Your instructions: In the records that follow, find each line with "appeared" and pull it out.
──────────────────────────────
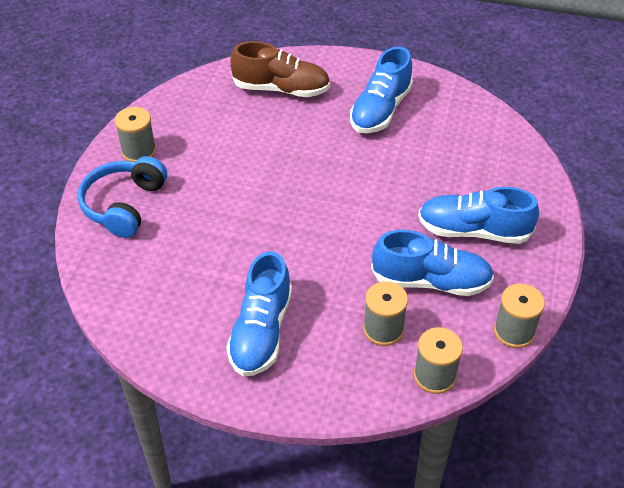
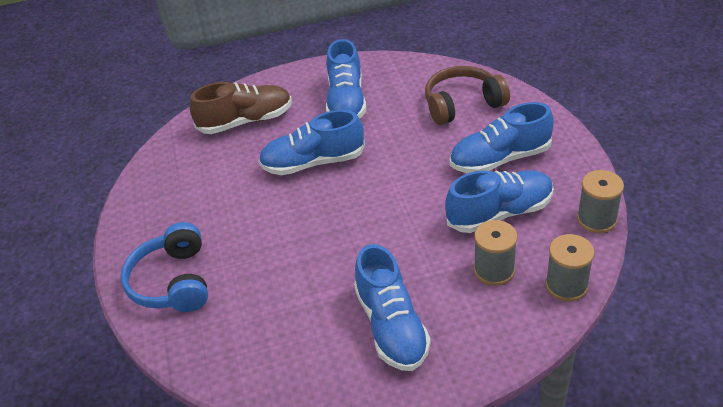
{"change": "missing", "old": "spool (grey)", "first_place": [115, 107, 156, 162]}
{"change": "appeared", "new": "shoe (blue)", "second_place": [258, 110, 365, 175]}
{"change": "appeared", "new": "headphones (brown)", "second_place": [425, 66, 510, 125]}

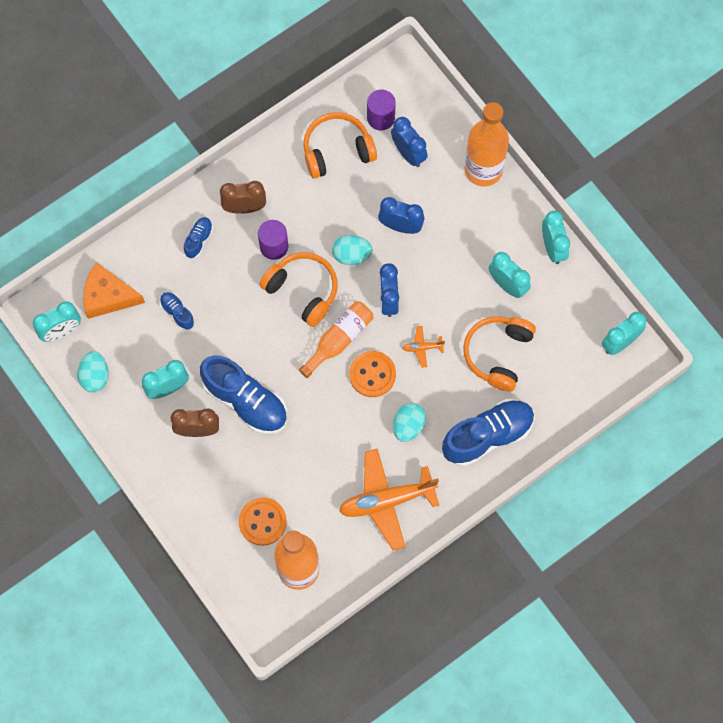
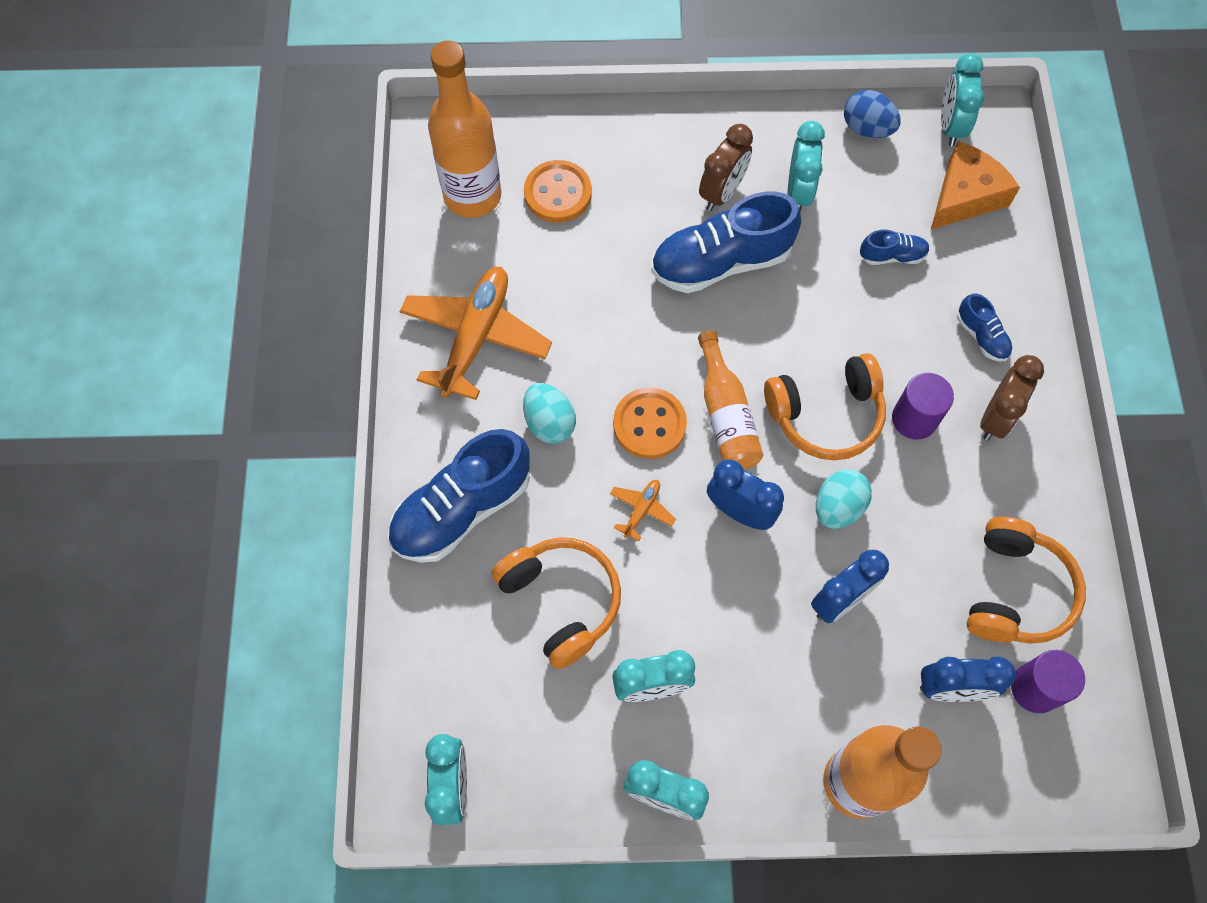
{"change": "colour", "old": "egg (turquoise)", "new": "egg (blue)", "first_place": [77, 351, 109, 392], "second_place": [844, 90, 901, 138]}
{"change": "spun", "old": "shoe (blue)", "first_place": [442, 399, 535, 467], "second_place": [388, 429, 530, 563], "degrees": 45}

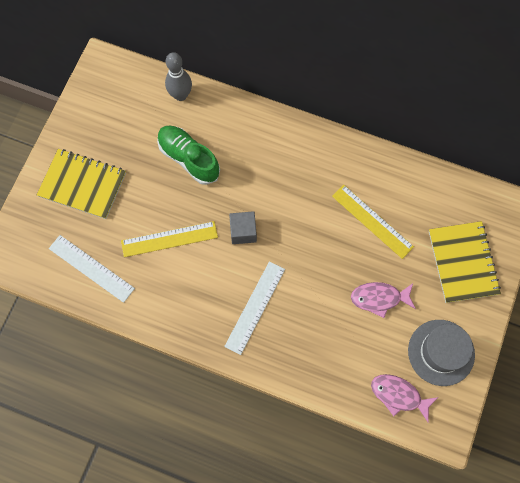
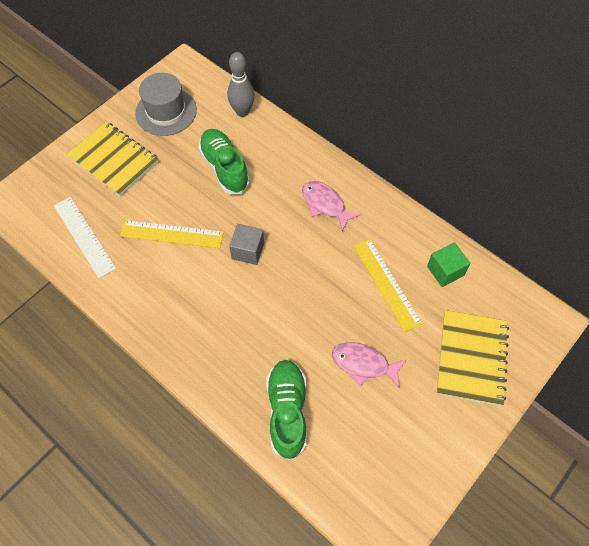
{"change": "missing", "old": "ruler (white)", "first_place": [224, 261, 285, 355]}
{"change": "appeared", "new": "shoe (green)", "second_place": [266, 359, 307, 461]}
{"change": "appeared", "new": "cube (green)", "second_place": [427, 242, 470, 287]}
{"change": "relocated", "old": "fish (pink)", "first_place": [371, 374, 438, 422], "second_place": [302, 181, 361, 232]}
{"change": "relocated", "old": "hat (grey)", "first_place": [408, 320, 475, 386], "second_place": [135, 73, 197, 136]}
──────────────────────────────
Written answer:
{"change": "appeared", "new": "shoe (blue)", "second_place": [258, 110, 365, 175]}
{"change": "appeared", "new": "headphones (brown)", "second_place": [425, 66, 510, 125]}
{"change": "appeared", "new": "shoe (green)", "second_place": [266, 359, 307, 461]}
{"change": "appeared", "new": "cube (green)", "second_place": [427, 242, 470, 287]}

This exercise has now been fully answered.